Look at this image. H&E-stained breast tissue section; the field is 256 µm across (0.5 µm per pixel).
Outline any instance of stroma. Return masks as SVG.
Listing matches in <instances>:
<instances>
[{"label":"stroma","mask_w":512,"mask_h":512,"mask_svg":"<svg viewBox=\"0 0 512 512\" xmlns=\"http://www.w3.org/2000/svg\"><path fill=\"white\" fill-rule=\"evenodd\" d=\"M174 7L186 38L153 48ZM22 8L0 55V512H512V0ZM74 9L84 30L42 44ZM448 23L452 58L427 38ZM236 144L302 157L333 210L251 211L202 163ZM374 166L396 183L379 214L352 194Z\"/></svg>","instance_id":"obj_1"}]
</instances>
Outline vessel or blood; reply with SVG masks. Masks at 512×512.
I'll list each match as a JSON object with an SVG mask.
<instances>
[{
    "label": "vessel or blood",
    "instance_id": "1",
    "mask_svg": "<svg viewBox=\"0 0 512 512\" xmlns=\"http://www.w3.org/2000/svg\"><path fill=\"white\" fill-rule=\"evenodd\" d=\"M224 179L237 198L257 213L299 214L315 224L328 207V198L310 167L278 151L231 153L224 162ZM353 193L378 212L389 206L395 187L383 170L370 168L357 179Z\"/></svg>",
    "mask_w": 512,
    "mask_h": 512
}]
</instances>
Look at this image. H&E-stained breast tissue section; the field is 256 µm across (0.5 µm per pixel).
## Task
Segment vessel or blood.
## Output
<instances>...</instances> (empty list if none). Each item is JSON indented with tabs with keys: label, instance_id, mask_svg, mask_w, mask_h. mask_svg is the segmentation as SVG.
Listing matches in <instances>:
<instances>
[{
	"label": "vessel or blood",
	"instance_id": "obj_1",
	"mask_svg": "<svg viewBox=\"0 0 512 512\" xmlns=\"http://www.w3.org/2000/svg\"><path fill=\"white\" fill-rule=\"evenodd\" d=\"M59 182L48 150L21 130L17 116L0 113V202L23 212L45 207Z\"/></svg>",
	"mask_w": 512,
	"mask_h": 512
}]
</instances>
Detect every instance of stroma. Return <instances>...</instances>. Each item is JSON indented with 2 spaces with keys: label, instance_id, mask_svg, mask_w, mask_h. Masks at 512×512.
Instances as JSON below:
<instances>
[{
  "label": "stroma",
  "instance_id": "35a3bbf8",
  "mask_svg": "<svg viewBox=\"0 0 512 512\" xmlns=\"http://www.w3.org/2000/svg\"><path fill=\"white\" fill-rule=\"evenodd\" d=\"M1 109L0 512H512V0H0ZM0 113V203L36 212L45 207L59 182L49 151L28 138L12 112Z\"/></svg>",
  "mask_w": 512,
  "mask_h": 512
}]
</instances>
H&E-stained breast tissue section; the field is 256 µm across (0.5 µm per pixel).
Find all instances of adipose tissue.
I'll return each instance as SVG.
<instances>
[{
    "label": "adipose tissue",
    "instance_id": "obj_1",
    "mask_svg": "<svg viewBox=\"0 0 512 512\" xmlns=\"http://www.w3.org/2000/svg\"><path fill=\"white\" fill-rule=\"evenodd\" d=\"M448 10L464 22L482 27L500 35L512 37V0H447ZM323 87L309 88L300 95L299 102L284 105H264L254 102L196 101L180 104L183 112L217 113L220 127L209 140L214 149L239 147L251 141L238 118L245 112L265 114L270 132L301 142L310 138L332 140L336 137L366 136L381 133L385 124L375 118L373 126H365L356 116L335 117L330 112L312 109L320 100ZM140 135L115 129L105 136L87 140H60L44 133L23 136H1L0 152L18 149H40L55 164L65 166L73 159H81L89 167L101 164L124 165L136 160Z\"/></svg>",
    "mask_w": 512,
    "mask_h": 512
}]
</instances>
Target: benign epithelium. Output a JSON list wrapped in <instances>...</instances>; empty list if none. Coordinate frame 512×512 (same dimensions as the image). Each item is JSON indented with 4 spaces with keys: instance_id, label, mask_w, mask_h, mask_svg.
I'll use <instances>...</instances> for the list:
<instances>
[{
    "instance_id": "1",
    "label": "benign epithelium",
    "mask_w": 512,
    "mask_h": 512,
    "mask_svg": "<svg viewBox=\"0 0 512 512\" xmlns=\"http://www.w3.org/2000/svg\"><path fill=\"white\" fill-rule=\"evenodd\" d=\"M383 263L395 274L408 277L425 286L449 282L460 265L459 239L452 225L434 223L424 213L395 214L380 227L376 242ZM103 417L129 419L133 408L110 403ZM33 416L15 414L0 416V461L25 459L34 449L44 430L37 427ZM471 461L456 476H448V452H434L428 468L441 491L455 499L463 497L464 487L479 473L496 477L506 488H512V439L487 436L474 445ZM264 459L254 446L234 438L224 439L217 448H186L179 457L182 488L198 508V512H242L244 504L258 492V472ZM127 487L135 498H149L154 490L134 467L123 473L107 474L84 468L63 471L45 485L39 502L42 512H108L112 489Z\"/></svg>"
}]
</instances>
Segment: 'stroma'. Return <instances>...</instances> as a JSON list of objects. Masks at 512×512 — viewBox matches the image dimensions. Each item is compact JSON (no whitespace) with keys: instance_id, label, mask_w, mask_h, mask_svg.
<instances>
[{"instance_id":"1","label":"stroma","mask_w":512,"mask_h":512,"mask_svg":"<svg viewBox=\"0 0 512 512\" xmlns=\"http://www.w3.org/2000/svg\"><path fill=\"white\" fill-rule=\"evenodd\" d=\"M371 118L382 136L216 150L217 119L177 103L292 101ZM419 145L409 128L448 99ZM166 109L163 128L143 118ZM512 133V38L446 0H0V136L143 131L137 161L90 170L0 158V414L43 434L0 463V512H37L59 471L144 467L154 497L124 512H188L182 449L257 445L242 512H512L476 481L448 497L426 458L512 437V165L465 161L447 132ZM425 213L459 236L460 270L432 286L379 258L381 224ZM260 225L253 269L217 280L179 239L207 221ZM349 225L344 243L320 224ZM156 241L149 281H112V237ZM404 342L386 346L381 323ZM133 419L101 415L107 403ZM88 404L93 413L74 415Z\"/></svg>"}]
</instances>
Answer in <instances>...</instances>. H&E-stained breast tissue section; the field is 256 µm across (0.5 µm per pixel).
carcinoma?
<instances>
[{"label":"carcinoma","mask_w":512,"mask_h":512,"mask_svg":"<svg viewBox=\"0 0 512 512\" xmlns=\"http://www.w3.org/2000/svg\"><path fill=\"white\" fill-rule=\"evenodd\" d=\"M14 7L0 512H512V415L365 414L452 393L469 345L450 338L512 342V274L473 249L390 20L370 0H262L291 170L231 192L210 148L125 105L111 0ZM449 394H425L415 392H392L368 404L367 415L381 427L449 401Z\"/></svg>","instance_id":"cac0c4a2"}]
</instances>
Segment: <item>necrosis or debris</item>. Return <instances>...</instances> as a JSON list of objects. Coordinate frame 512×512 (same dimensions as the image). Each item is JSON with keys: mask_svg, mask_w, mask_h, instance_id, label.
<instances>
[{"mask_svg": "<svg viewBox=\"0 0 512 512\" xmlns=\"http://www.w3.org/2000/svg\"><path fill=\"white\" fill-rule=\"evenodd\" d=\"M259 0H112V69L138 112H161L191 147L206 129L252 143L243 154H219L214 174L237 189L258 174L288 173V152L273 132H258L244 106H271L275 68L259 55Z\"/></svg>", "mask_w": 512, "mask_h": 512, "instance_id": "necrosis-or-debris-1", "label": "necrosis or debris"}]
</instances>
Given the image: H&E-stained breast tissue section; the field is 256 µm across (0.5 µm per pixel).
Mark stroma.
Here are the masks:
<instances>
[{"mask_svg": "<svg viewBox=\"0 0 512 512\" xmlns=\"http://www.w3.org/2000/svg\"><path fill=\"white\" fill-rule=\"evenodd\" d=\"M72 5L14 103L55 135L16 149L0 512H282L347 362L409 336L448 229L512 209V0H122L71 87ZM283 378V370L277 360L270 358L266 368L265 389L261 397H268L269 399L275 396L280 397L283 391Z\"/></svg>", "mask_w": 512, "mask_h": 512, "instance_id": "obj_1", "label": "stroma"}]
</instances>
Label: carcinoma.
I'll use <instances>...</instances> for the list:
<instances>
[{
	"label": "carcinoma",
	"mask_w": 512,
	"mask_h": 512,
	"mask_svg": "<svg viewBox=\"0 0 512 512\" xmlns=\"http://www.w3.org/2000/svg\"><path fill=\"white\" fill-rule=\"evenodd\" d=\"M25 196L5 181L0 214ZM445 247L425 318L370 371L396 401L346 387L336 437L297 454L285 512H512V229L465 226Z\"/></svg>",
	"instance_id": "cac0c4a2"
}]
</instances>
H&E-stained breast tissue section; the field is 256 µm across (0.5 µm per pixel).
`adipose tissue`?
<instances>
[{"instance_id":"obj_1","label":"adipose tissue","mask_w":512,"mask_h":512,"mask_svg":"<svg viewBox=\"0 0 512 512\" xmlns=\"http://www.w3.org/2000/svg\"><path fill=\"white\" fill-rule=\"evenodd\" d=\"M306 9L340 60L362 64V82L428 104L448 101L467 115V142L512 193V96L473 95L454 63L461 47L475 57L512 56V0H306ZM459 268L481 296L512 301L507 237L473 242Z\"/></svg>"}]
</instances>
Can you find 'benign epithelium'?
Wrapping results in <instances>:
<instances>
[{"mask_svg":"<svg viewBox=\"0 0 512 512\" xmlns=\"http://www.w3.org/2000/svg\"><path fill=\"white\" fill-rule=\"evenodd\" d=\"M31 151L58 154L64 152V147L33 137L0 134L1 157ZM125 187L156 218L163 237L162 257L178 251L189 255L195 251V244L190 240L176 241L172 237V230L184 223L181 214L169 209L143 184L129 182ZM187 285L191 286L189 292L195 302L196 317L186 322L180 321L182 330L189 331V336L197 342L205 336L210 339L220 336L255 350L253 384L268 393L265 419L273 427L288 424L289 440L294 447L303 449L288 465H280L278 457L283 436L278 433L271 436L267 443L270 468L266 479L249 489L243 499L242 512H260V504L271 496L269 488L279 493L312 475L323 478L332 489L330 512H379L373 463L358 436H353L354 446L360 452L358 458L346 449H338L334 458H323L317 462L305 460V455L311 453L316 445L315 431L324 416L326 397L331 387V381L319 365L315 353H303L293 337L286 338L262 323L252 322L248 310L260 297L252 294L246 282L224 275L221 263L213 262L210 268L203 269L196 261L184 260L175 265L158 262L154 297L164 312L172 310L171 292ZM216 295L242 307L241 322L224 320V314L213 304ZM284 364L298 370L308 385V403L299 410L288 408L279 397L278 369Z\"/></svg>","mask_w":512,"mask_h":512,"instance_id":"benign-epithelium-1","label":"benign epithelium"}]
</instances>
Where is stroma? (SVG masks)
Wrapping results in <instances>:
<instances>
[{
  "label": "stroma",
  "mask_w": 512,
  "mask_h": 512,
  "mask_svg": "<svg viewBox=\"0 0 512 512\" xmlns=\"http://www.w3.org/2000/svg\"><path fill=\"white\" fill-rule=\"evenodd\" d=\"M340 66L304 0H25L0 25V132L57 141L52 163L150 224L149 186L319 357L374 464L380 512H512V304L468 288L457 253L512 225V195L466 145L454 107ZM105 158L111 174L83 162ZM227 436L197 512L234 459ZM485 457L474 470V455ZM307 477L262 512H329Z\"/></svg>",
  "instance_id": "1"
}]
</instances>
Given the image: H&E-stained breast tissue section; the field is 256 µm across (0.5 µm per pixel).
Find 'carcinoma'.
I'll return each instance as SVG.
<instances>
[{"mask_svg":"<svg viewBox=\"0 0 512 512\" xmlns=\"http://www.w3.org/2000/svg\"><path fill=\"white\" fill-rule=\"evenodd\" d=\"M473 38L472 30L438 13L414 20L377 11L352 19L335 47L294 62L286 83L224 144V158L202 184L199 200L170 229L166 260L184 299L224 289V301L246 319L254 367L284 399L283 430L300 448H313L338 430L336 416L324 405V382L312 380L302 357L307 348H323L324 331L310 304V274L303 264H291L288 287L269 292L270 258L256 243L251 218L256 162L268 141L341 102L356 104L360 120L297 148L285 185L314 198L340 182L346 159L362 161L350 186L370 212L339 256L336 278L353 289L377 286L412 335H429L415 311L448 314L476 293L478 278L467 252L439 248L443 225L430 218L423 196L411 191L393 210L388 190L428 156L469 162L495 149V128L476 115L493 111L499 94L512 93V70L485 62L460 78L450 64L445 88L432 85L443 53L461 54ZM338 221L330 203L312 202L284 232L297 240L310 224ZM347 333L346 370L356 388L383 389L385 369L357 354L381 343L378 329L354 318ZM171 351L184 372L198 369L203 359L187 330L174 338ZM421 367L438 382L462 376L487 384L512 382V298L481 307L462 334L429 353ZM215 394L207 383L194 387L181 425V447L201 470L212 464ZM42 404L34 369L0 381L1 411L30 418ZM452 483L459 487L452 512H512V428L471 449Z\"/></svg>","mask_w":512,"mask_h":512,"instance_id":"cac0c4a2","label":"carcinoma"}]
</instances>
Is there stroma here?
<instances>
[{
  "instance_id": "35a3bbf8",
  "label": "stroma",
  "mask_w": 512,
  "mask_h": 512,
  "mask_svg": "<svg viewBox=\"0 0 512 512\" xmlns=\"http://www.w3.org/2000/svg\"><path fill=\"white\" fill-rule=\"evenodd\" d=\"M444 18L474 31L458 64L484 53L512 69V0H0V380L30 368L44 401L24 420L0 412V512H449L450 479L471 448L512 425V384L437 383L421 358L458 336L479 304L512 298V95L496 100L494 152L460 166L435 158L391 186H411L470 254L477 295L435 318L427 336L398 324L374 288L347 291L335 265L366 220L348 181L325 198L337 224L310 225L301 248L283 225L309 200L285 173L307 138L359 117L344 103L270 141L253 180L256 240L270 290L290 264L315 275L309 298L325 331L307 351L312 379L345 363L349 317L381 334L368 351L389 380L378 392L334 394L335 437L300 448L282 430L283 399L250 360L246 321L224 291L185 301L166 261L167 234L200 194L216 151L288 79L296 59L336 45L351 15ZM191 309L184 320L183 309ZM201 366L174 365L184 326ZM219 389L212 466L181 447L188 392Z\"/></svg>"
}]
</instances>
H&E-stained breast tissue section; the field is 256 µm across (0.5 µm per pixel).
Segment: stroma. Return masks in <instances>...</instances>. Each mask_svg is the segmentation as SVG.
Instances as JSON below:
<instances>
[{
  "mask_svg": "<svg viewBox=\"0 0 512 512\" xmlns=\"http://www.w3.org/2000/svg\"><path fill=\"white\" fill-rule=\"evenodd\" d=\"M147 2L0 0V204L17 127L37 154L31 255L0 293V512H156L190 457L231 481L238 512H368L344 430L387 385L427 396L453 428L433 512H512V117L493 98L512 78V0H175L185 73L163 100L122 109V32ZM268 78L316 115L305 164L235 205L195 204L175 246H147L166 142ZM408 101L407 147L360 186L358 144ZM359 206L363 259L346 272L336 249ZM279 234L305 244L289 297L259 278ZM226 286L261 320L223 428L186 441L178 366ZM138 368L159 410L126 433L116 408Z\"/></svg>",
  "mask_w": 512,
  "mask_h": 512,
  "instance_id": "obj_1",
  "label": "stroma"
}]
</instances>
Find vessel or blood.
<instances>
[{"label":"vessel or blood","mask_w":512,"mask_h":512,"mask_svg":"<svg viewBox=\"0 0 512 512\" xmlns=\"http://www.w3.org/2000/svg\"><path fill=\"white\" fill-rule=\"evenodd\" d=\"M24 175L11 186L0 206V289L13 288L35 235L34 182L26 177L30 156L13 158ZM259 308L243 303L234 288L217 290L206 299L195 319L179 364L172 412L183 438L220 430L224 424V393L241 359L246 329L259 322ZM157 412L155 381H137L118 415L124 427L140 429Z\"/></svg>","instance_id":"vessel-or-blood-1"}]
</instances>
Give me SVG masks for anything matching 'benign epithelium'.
##########
EXERCISE DIRECTIONS:
Please retype, exactly as written, every line from the line containing "Find vessel or blood." through the last line of the records above, including both of those lines, and nothing else.

RESPONSE TO THE EXERCISE:
Find vessel or blood.
<instances>
[{"label":"vessel or blood","mask_w":512,"mask_h":512,"mask_svg":"<svg viewBox=\"0 0 512 512\" xmlns=\"http://www.w3.org/2000/svg\"><path fill=\"white\" fill-rule=\"evenodd\" d=\"M24 175L11 186L0 206V289L13 288L35 235L34 182L26 177L30 156L13 158ZM259 308L243 303L234 288L217 290L206 299L195 319L179 364L172 412L183 438L220 430L224 424V393L241 359L246 329L259 322ZM157 412L155 381H137L118 415L124 427L140 429Z\"/></svg>","instance_id":"vessel-or-blood-1"}]
</instances>
Give me SVG masks for anything matching 'benign epithelium'.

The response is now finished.